DATA TO USE
BEGIN
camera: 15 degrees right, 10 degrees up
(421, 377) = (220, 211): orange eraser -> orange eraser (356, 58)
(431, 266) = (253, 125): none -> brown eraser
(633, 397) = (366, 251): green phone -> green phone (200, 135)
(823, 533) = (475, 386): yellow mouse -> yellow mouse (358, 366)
END
AIM OF THE EXERCISE
Return only the lines of the records in which the string "eraser" appears.

ANSWER
(421, 377) = (220, 211): orange eraser -> orange eraser (356, 58)
(431, 266) = (253, 125): none -> brown eraser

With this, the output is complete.